PROBLEM REQUIREMENTS
Each entry must be given again exactly; images do not belong in the copy.

RECORDS SUPPLIED
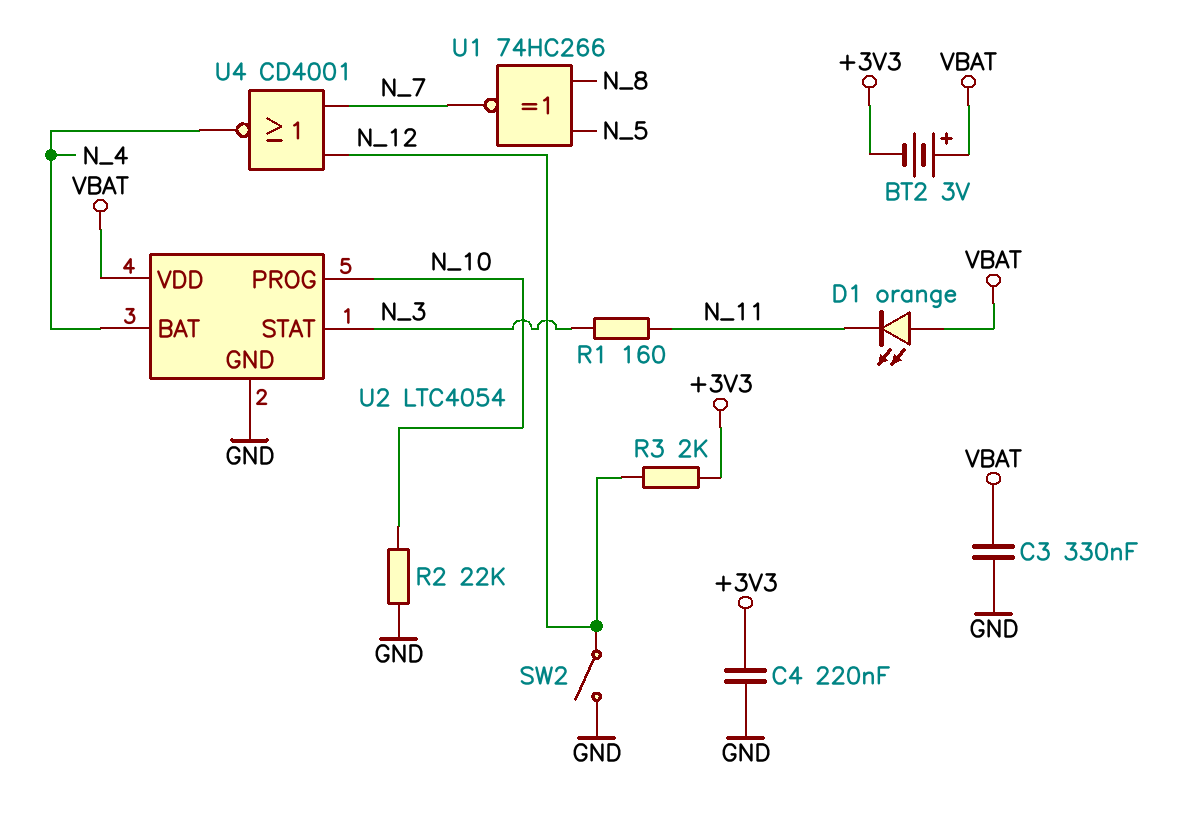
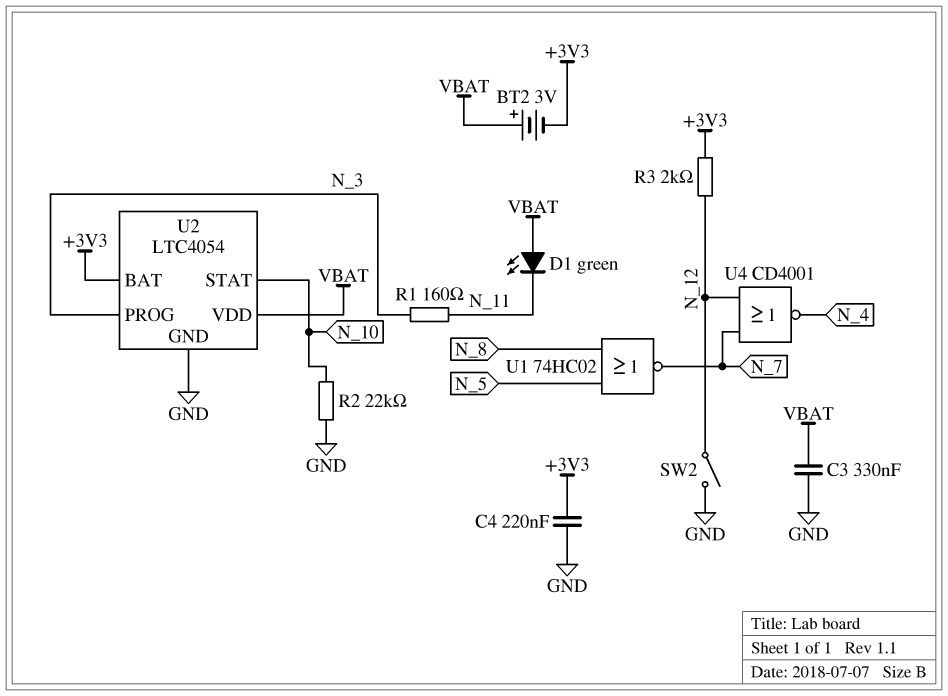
D1: LED orange (A VBAT, K N_11) -> LED green (A VBAT, K N_11)
U1: XNOR 74HC266 (in N_5, in N_8, out N_7) -> NOR 74HC02 (in N_5, in N_8, out N_7)
U2 pin BAT: N_4 -> +3V3
U2 pin PROG: N_10 -> N_3
U2 pin STAT: N_3 -> N_10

RESULT
D1: LED orange (A VBAT, K N_11) -> LED green (A VBAT, K N_11)
U1: XNOR 74HC266 (in N_5, in N_8, out N_7) -> NOR 74HC02 (in N_5, in N_8, out N_7)
U2 pin BAT: N_4 -> +3V3
U2 pin PROG: N_10 -> N_3
U2 pin STAT: N_3 -> N_10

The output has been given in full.